What the task requires:
Pick out and copy every line in the records below that contains the word "order".
##### Supplied data #####
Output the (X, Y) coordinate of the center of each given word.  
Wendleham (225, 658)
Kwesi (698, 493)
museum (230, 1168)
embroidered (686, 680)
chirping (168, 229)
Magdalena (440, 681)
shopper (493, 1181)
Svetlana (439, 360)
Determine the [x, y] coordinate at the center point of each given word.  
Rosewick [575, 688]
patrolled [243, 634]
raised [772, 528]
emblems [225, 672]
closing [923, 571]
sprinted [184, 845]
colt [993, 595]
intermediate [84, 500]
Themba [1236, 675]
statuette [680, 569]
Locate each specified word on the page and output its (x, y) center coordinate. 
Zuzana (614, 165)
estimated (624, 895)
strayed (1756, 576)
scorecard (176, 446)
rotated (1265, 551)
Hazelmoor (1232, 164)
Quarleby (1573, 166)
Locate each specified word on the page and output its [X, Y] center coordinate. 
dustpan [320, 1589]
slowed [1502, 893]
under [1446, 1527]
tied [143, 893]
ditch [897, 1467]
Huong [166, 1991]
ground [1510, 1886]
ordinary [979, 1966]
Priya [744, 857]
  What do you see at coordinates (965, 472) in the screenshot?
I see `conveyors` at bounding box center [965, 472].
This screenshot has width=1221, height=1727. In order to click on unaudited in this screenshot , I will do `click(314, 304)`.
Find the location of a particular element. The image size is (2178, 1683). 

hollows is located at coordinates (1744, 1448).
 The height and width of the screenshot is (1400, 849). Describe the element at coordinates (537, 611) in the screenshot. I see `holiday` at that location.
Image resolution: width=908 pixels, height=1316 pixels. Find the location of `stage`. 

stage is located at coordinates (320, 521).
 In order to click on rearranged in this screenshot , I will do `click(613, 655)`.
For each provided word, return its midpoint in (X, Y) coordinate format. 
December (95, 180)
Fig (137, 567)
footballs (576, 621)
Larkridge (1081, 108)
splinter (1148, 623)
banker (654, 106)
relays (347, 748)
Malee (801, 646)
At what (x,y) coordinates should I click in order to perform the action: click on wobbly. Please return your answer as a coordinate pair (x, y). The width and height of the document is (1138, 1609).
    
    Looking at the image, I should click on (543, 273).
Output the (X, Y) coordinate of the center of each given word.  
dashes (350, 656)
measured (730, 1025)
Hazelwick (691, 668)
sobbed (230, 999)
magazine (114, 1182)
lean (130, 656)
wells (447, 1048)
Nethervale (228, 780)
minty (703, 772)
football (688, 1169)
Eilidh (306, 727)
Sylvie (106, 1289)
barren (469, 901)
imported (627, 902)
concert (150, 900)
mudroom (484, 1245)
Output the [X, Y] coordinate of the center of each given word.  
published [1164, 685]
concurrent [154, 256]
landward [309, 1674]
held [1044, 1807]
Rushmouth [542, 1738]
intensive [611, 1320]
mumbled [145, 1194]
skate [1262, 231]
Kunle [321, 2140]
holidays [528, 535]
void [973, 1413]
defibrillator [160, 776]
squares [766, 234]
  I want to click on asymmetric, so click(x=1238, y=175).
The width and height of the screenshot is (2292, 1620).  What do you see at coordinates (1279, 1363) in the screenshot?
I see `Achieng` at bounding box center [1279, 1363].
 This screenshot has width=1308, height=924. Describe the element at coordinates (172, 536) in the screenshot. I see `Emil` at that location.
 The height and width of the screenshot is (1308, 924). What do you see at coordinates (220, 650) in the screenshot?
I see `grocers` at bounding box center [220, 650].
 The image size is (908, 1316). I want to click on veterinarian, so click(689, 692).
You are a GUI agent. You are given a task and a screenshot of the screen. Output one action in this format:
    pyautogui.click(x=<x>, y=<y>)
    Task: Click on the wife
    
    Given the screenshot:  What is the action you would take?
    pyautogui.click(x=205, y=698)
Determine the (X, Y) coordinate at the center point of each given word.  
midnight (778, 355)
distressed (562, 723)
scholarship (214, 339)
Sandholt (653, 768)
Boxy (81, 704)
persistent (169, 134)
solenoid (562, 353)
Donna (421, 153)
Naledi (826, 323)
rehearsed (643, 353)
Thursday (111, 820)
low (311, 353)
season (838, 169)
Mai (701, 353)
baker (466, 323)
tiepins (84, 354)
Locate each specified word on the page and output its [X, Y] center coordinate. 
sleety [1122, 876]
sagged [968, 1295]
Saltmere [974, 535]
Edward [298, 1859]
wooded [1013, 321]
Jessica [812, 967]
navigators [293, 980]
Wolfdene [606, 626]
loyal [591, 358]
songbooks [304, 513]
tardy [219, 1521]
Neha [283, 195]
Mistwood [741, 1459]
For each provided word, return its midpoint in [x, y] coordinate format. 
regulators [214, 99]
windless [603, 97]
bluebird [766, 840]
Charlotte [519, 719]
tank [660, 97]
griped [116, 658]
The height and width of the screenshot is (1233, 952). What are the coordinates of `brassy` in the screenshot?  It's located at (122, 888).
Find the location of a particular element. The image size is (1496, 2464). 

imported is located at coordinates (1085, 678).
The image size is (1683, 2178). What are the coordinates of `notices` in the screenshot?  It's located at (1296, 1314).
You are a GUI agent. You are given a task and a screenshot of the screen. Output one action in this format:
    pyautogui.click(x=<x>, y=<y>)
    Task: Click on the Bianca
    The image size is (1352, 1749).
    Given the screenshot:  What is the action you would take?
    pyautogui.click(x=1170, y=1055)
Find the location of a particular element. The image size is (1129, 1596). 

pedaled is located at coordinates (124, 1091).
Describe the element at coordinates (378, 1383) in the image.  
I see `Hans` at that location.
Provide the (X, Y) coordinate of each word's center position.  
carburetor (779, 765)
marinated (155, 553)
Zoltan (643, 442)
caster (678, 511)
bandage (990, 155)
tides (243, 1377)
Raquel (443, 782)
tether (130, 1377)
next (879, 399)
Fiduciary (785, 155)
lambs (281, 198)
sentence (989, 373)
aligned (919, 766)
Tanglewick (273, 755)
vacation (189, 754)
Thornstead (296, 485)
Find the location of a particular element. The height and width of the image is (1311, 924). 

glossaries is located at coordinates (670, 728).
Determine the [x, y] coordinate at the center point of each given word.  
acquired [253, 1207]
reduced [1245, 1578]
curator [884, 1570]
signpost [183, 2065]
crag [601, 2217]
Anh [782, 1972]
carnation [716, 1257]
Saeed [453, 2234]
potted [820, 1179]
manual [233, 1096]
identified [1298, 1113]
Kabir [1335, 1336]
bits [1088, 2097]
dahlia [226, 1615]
#####
Task output:
This screenshot has width=1221, height=1727. In order to click on unaudited in this screenshot , I will do `click(314, 304)`.
 In order to click on rearranged in this screenshot , I will do `click(613, 655)`.
At what (x,y) coordinates should I click in order to perform the action: click on wobbly. Please return your answer as a coordinate pair (x, y). The width and height of the document is (1138, 1609).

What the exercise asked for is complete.